> _Task directions_
In the listing beneath this line, copy exactly the lines starting with the one containing "blue fish: 2 -> 1" and going on through the one containing "purple pawn: 0 -> 4".

> _Input_

+===+

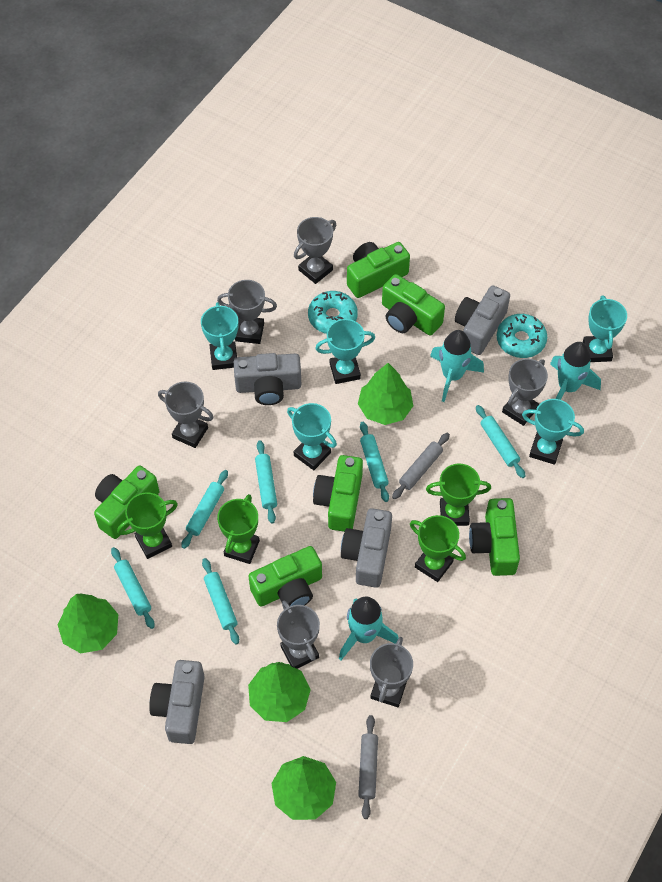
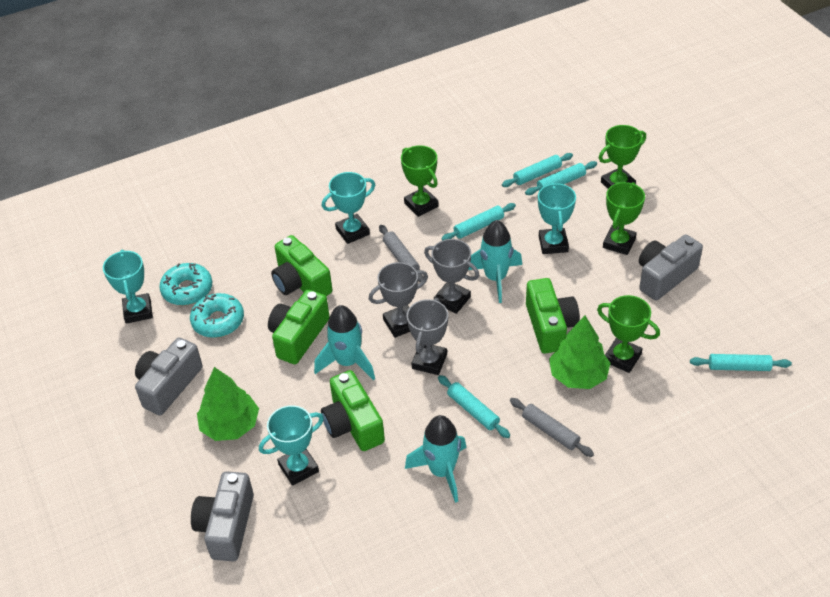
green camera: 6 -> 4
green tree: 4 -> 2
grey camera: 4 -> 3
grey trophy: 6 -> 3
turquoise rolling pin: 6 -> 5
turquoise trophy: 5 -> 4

+===+

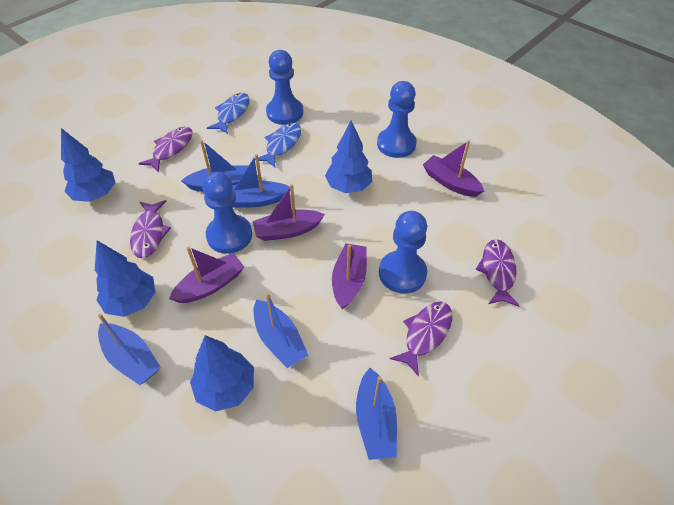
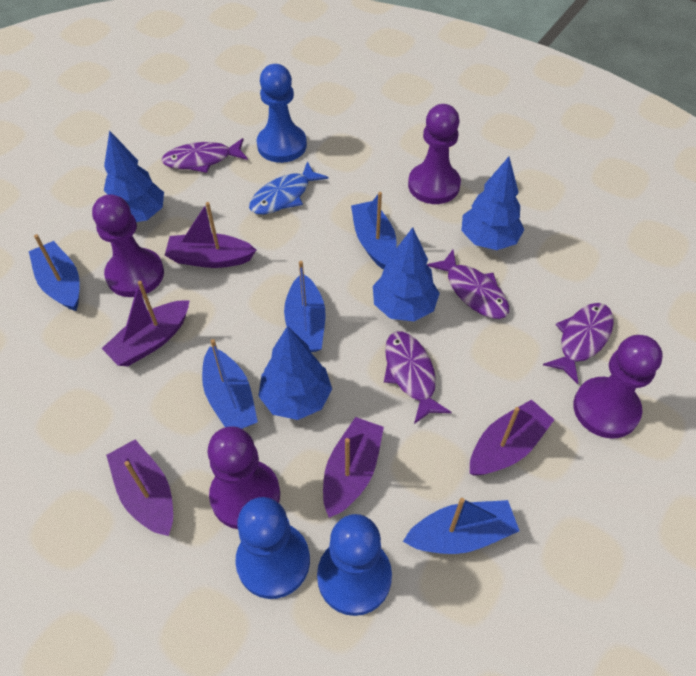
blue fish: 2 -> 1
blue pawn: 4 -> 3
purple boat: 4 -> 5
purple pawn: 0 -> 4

+===+

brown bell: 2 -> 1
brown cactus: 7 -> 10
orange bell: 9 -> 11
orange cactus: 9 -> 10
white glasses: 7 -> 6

+===+

> _Exercise result_
blue fish: 2 -> 1
blue pawn: 4 -> 3
purple boat: 4 -> 5
purple pawn: 0 -> 4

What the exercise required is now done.